=== Records supplied ===

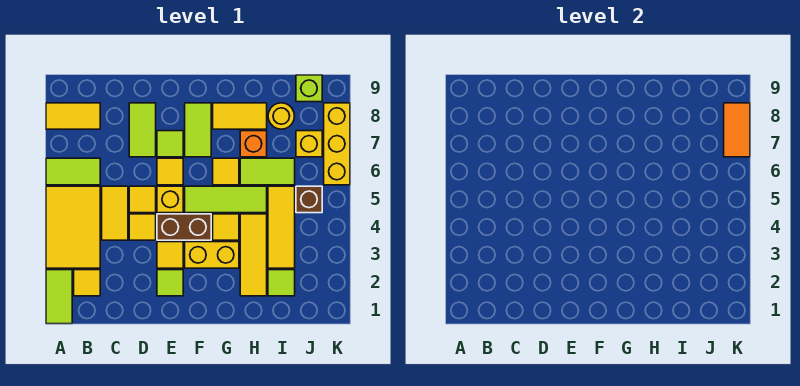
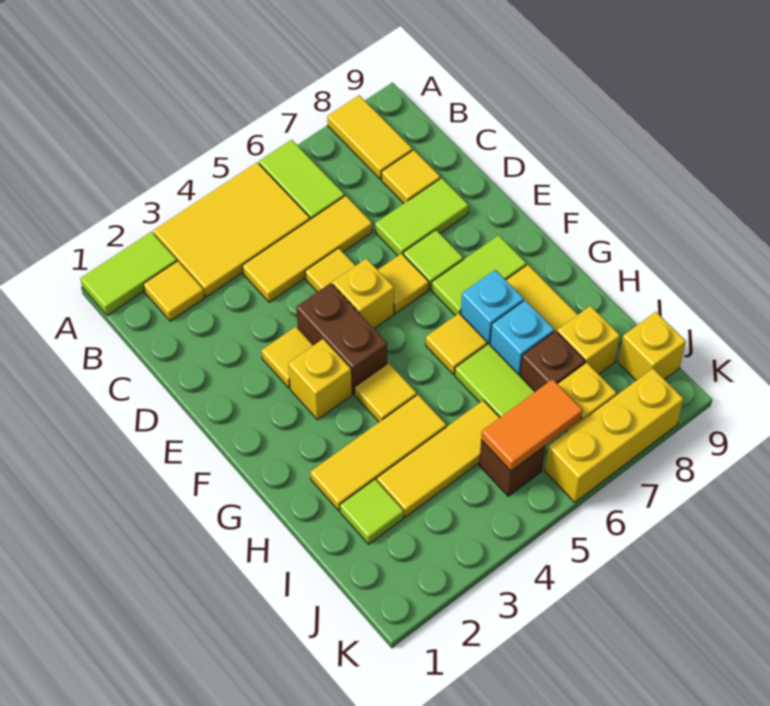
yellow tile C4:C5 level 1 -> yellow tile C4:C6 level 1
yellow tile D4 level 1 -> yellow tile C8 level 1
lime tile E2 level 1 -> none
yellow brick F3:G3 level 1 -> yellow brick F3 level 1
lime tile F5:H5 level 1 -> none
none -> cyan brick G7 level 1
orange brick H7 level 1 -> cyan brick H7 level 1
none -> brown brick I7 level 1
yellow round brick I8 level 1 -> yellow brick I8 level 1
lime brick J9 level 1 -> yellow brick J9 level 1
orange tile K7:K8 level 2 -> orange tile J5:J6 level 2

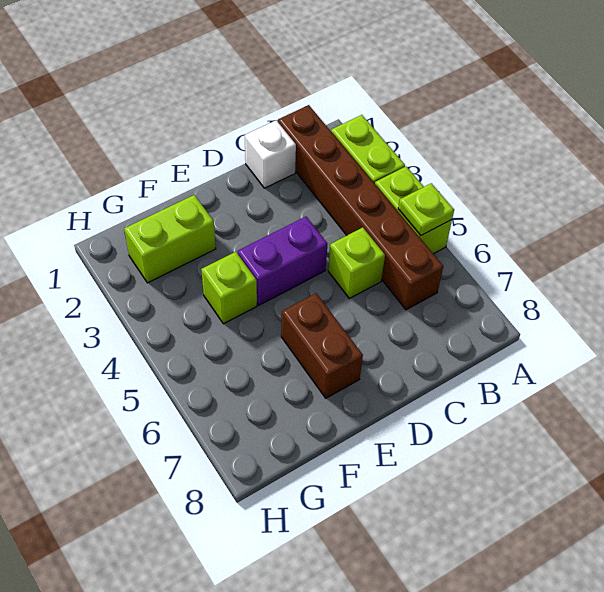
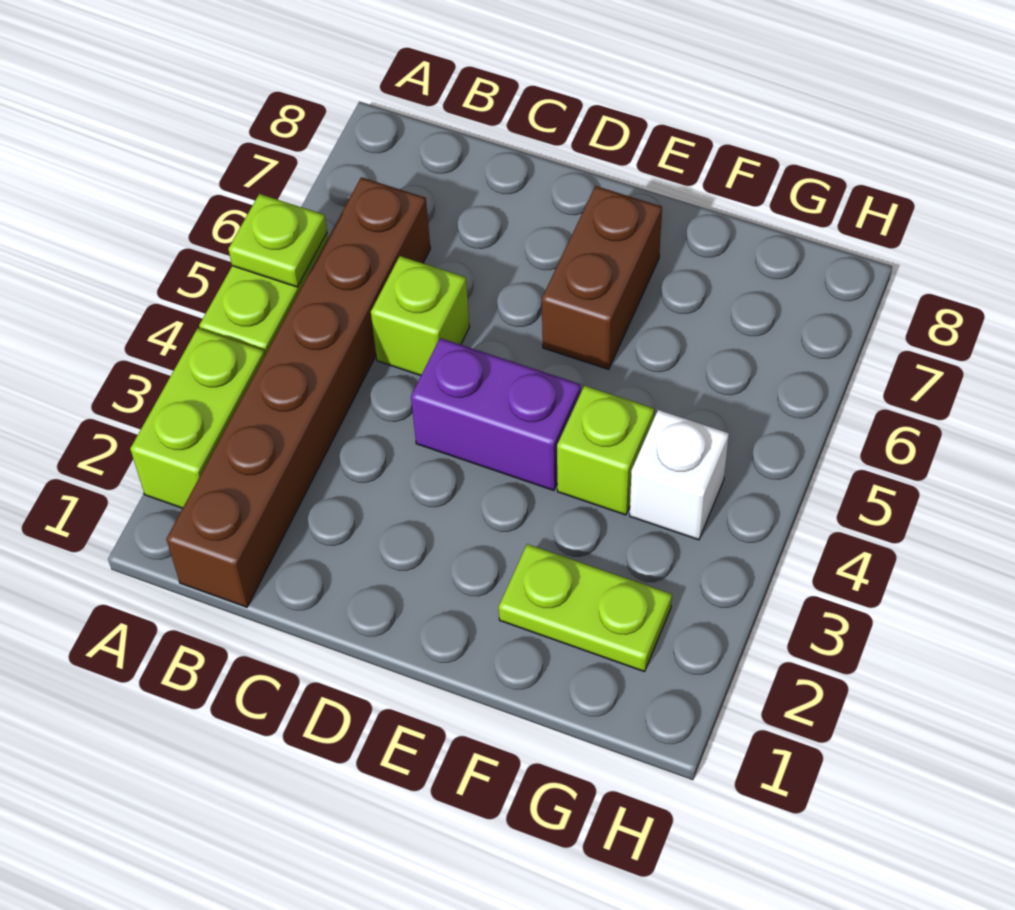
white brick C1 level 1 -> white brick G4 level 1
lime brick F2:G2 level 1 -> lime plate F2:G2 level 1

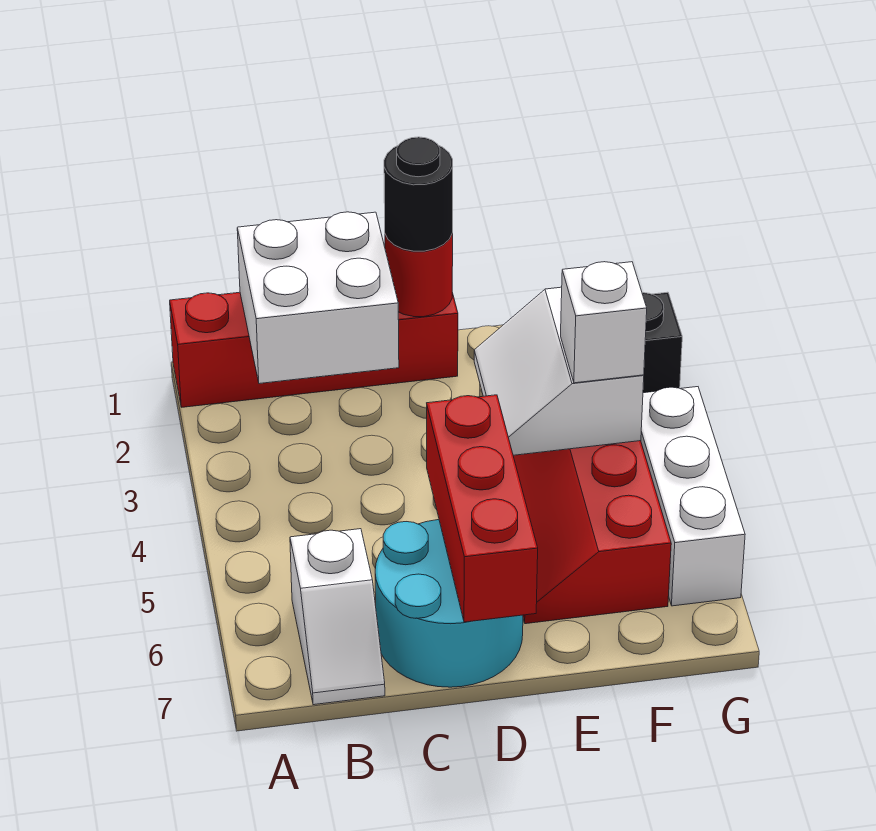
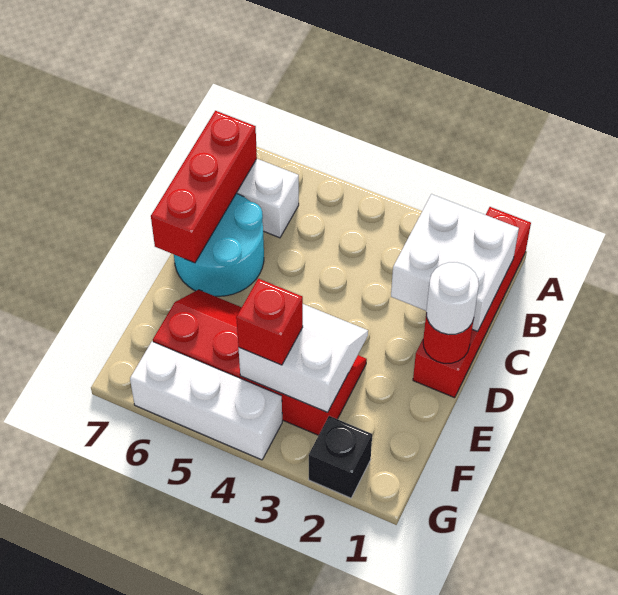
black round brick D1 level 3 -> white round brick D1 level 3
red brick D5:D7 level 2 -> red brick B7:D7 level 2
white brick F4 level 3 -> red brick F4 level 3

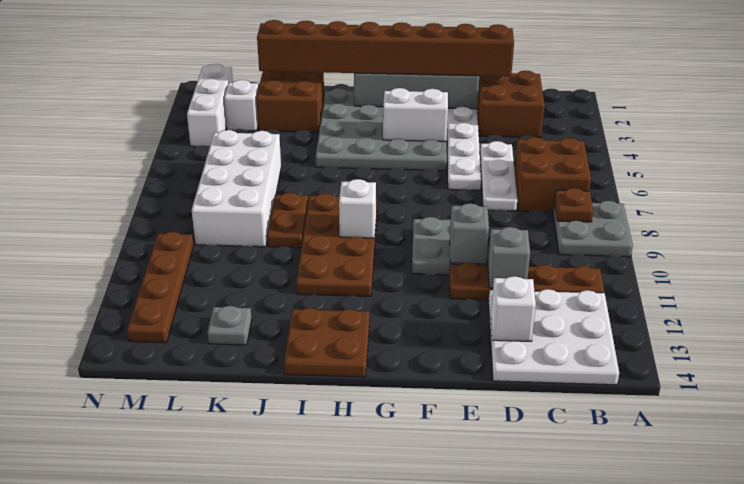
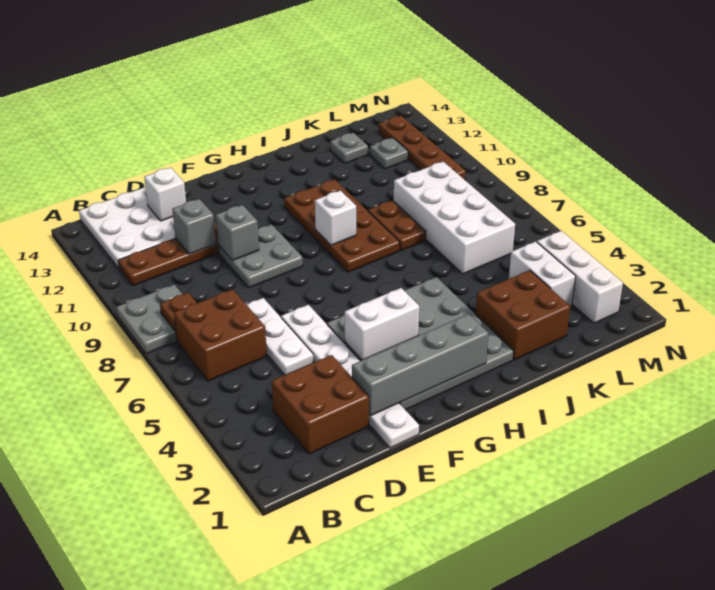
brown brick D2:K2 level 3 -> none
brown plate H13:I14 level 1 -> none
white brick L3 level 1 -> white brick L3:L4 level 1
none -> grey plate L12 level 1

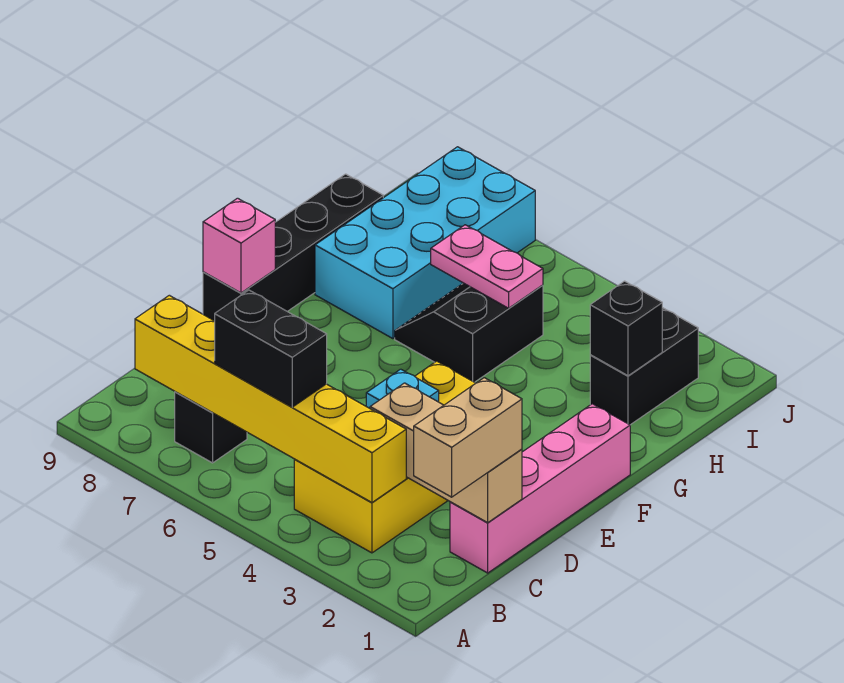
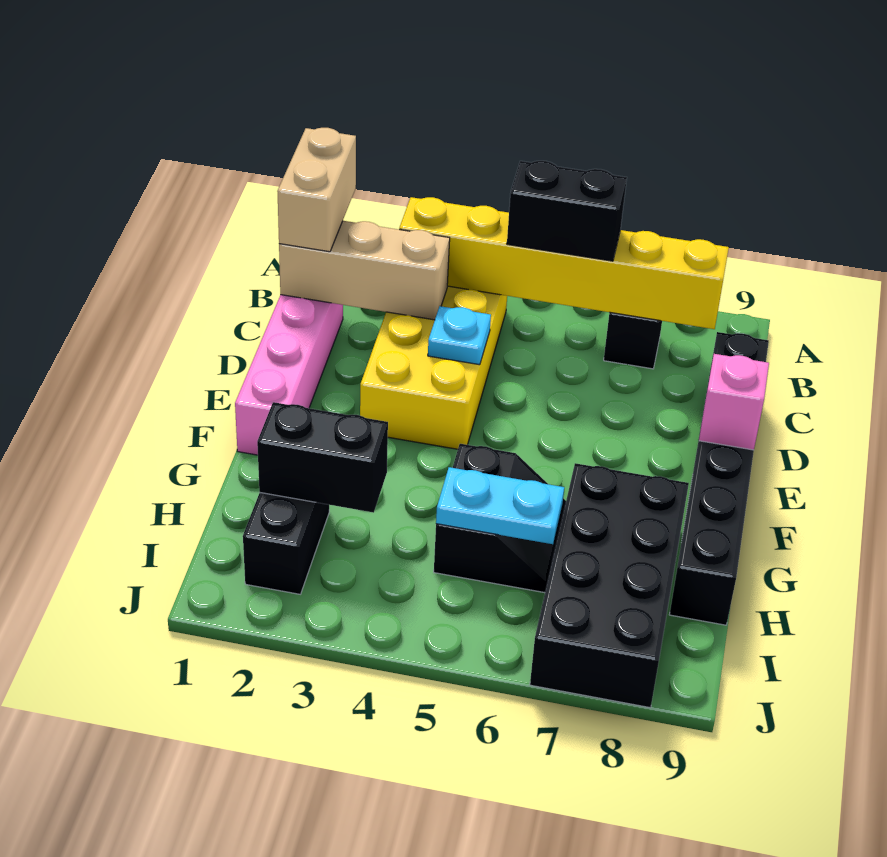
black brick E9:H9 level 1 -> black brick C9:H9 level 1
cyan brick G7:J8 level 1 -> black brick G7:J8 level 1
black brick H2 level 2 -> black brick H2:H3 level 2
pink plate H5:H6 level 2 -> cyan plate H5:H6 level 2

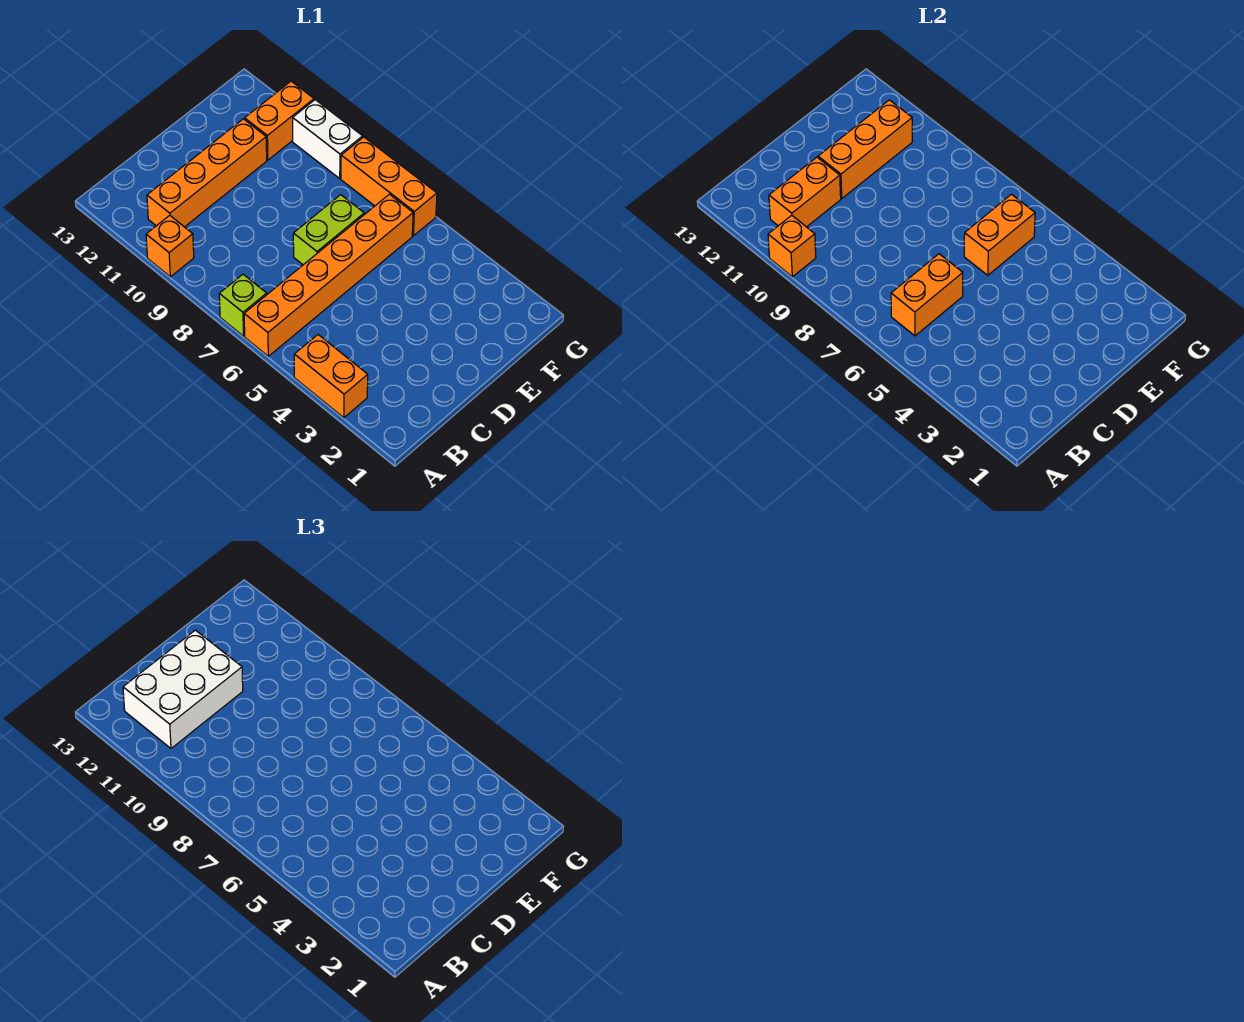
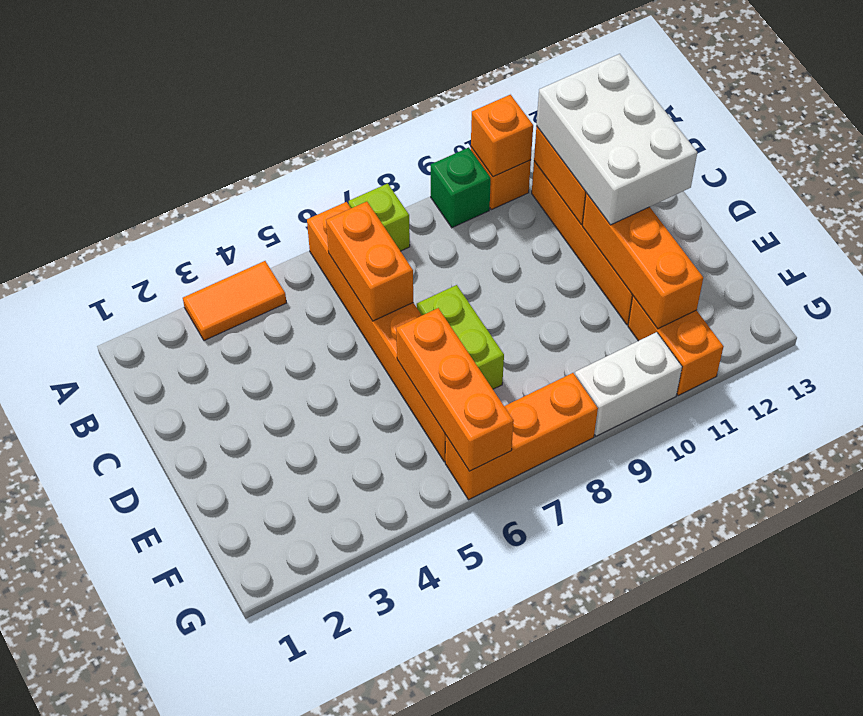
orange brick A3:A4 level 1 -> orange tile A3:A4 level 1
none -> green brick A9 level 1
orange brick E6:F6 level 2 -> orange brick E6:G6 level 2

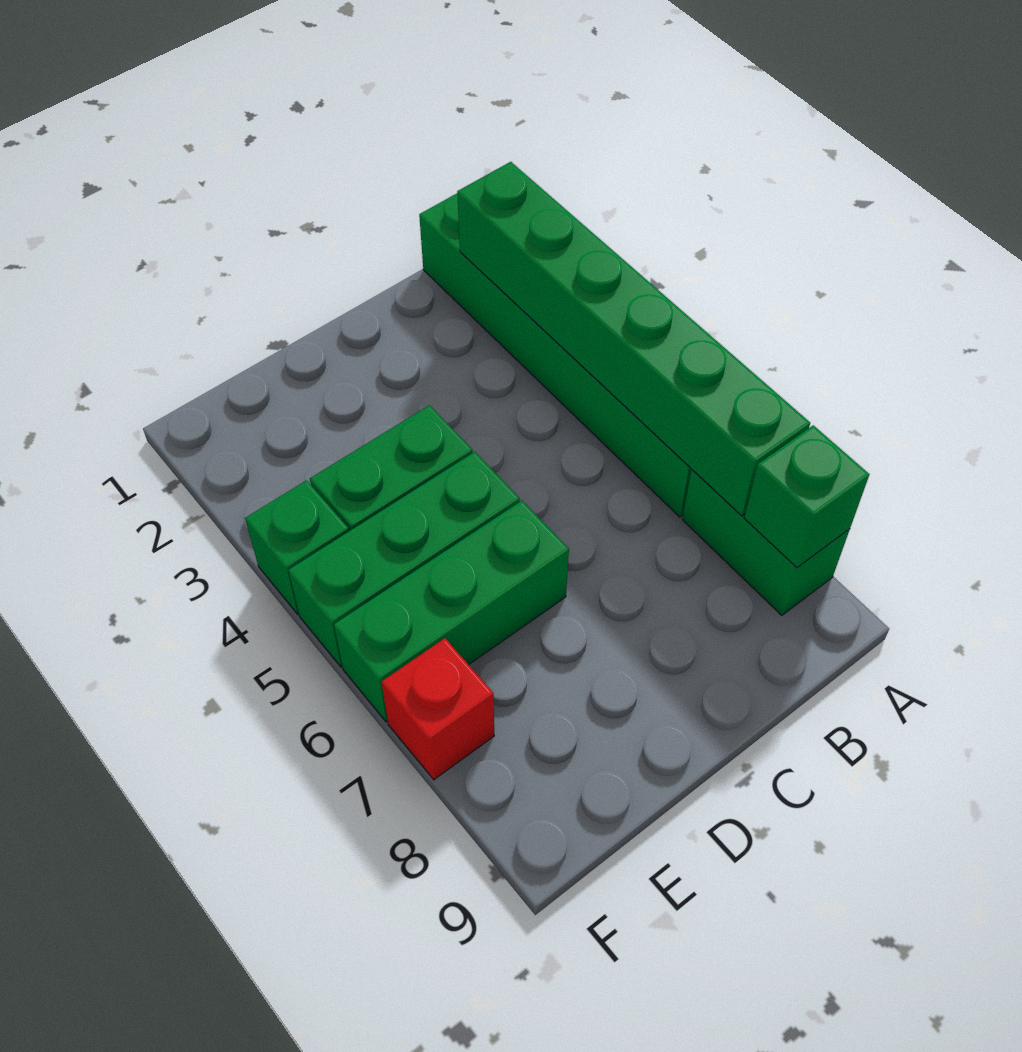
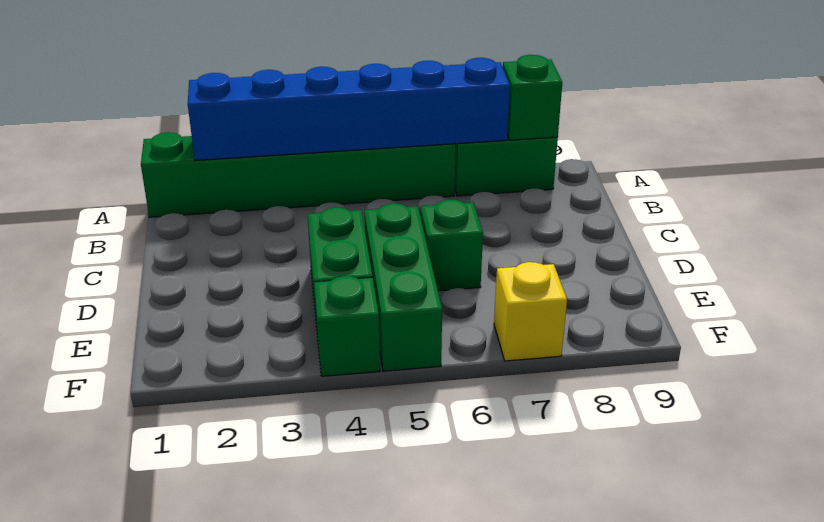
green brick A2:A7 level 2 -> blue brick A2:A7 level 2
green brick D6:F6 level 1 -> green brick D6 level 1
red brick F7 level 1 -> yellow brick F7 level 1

=== Directions for this task ===
Give the data again exactly as written, with all pictures left out.

=== Exercise result ===
yellow tile C4:C5 level 1 -> yellow tile C4:C6 level 1
yellow tile D4 level 1 -> yellow tile C8 level 1
lime tile E2 level 1 -> none
yellow brick F3:G3 level 1 -> yellow brick F3 level 1
lime tile F5:H5 level 1 -> none
none -> cyan brick G7 level 1
orange brick H7 level 1 -> cyan brick H7 level 1
none -> brown brick I7 level 1
yellow round brick I8 level 1 -> yellow brick I8 level 1
lime brick J9 level 1 -> yellow brick J9 level 1
orange tile K7:K8 level 2 -> orange tile J5:J6 level 2

white brick C1 level 1 -> white brick G4 level 1
lime brick F2:G2 level 1 -> lime plate F2:G2 level 1

black round brick D1 level 3 -> white round brick D1 level 3
red brick D5:D7 level 2 -> red brick B7:D7 level 2
white brick F4 level 3 -> red brick F4 level 3

brown brick D2:K2 level 3 -> none
brown plate H13:I14 level 1 -> none
white brick L3 level 1 -> white brick L3:L4 level 1
none -> grey plate L12 level 1

black brick E9:H9 level 1 -> black brick C9:H9 level 1
cyan brick G7:J8 level 1 -> black brick G7:J8 level 1
black brick H2 level 2 -> black brick H2:H3 level 2
pink plate H5:H6 level 2 -> cyan plate H5:H6 level 2

orange brick A3:A4 level 1 -> orange tile A3:A4 level 1
none -> green brick A9 level 1
orange brick E6:F6 level 2 -> orange brick E6:G6 level 2

green brick A2:A7 level 2 -> blue brick A2:A7 level 2
green brick D6:F6 level 1 -> green brick D6 level 1
red brick F7 level 1 -> yellow brick F7 level 1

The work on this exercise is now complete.